## What needs to be done
Pictures must not appear in the copy. Reproduce exactly, and only, the lines from the one with "Lanline: [580,138,613,171] ->" through the end of the data below.

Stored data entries
————————

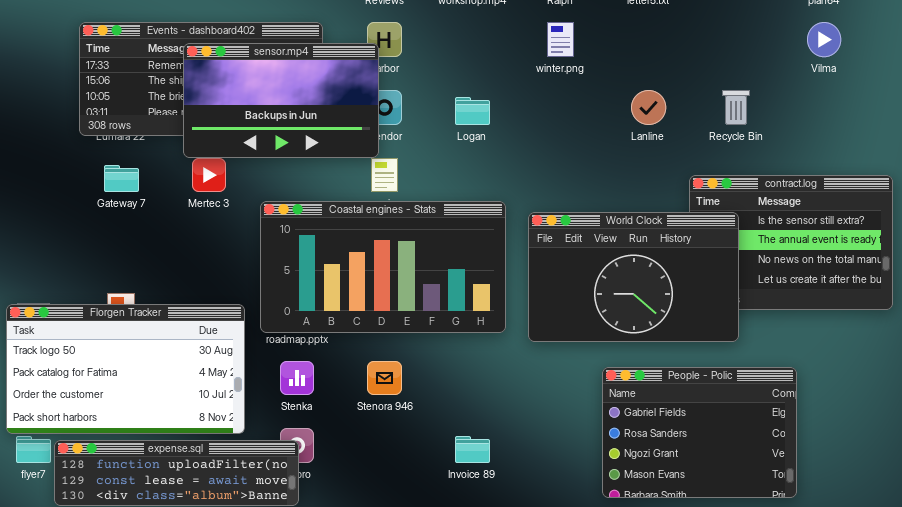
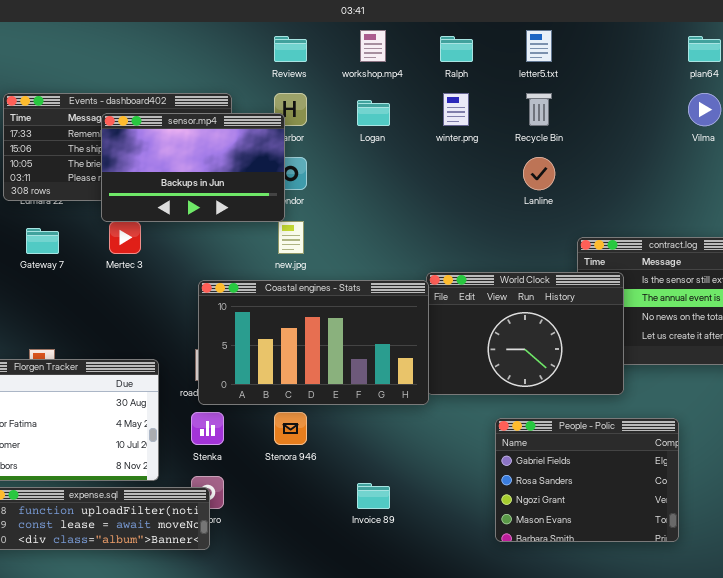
Recycle Bin: [722,90,750,125] -> [526,93,552,126], moved
Logan: [455,97,490,125] -> [357,100,390,126], moved
Coastal engines - Stats: [260,201,506,333] -> [198,280,429,405], moved

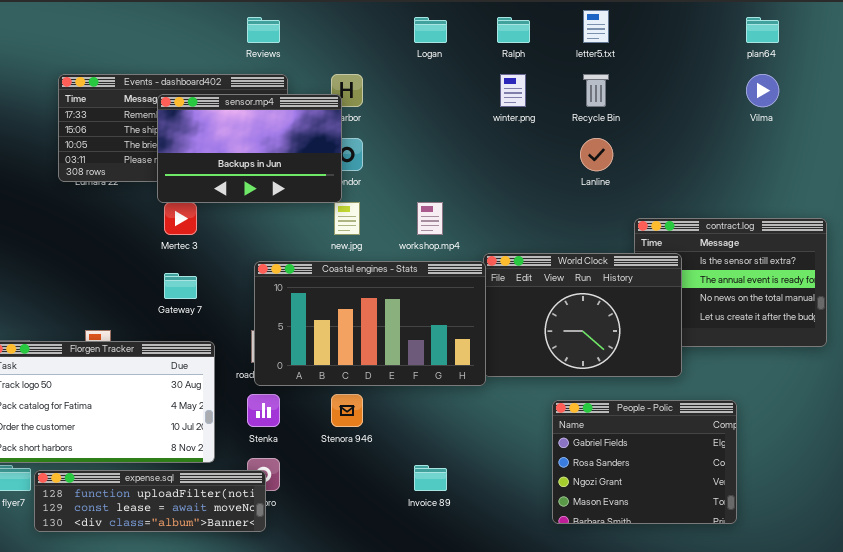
workshop.mp4: [360,30,386,62] -> [417,202,443,235], moved
Reviews: [274,36,307,62] -> [247,17,280,43], moved
Logan: [357,100,390,126] -> [414,17,447,43], moved
Gateway 7: [26,228,59,254] -> [164,273,197,299], moved

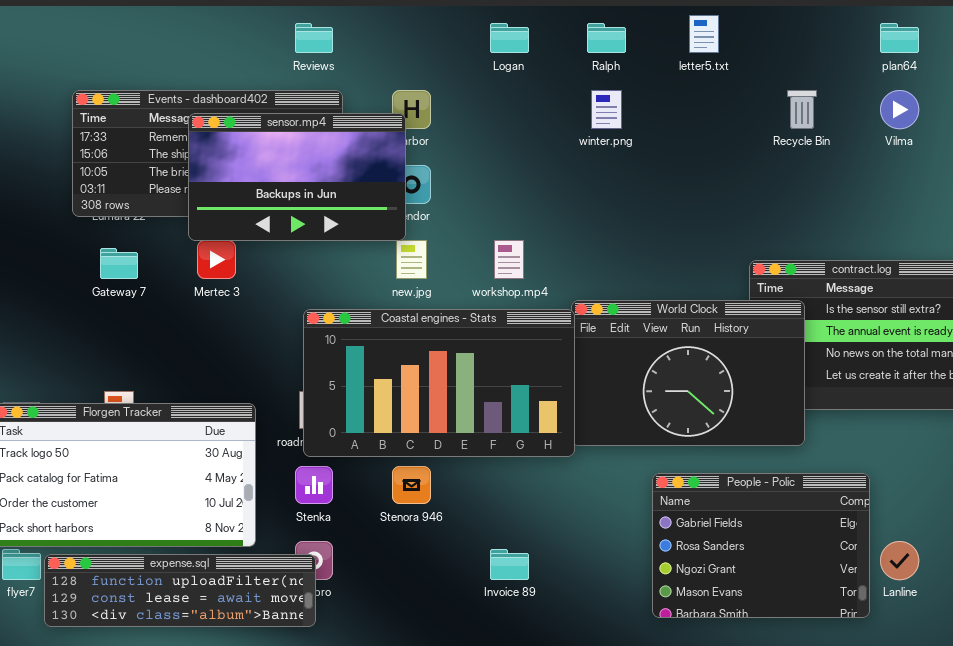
Recycle Bin: [583,74,609,107] -> [787,90,817,129], moved
Lanline: [580,138,613,171] -> [880,541,919,580], moved
Gateway 7: [164,273,197,299] -> [100,248,138,279], moved

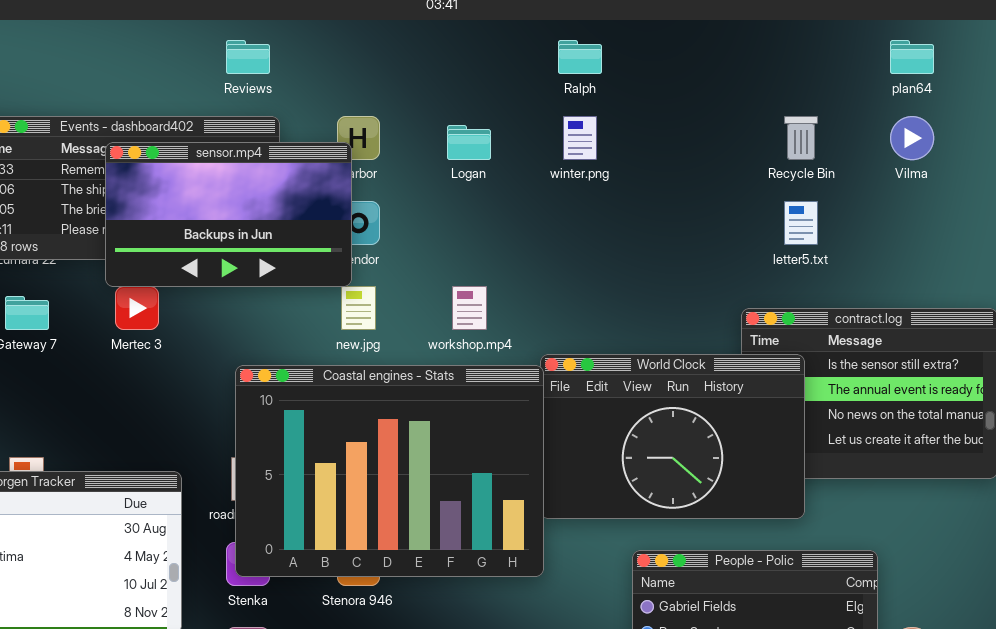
letter5.txt: [689,15,719,53] -> [784,201,818,245], moved
Logan: [490,23,529,53] -> [447,125,491,160], moved
Coastal engines - Stats: [303,309,575,457] -> [235,365,544,577], resized

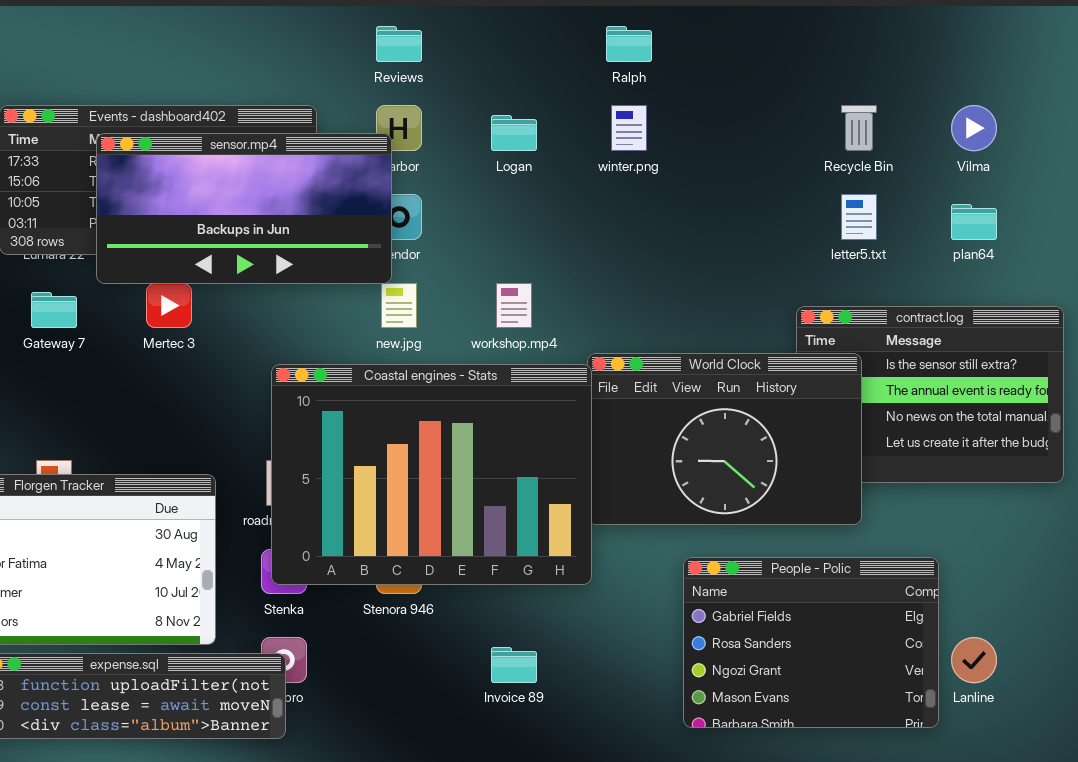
Reviews: [226,40,270,74] -> [376,26,422,62], moved
plan64: [890,40,934,74] -> [951,204,997,240], moved
sensor.mp4: [105,142,352,287] -> [96,133,392,284], resized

————————

## Exercise answer
Lanline: [580,138,613,171] -> [880,541,919,580], moved
Gateway 7: [164,273,197,299] -> [100,248,138,279], moved

letter5.txt: [689,15,719,53] -> [784,201,818,245], moved
Logan: [490,23,529,53] -> [447,125,491,160], moved
Coastal engines - Stats: [303,309,575,457] -> [235,365,544,577], resized

Reviews: [226,40,270,74] -> [376,26,422,62], moved
plan64: [890,40,934,74] -> [951,204,997,240], moved
sensor.mp4: [105,142,352,287] -> [96,133,392,284], resized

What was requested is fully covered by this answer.